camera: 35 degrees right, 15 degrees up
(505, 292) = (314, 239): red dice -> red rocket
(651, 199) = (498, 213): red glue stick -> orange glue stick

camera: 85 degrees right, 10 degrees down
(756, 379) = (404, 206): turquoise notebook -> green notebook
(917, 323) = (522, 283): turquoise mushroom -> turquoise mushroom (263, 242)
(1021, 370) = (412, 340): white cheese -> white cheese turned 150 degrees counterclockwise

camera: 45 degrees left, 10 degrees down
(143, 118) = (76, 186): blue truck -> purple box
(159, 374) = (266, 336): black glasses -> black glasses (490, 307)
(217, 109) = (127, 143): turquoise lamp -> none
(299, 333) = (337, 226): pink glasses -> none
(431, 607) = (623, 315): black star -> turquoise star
--
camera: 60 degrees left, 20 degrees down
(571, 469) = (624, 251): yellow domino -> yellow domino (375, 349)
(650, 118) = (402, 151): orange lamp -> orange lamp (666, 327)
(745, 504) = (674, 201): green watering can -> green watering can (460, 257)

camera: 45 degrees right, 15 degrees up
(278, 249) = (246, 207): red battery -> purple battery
---
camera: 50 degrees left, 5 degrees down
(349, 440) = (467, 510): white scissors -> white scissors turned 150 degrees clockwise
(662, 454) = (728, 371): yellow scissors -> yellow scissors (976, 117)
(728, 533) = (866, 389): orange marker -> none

Activity: Everything above from the line containing "(159, 374) = (266, 336): black" down to the line containing "(431, 607) = (623, 315): black" is to be transcribed exactly, with both of those lines included and nothing else added.

Exercise solution:
(159, 374) = (266, 336): black glasses -> black glasses (490, 307)
(217, 109) = (127, 143): turquoise lamp -> none
(299, 333) = (337, 226): pink glasses -> none
(431, 607) = (623, 315): black star -> turquoise star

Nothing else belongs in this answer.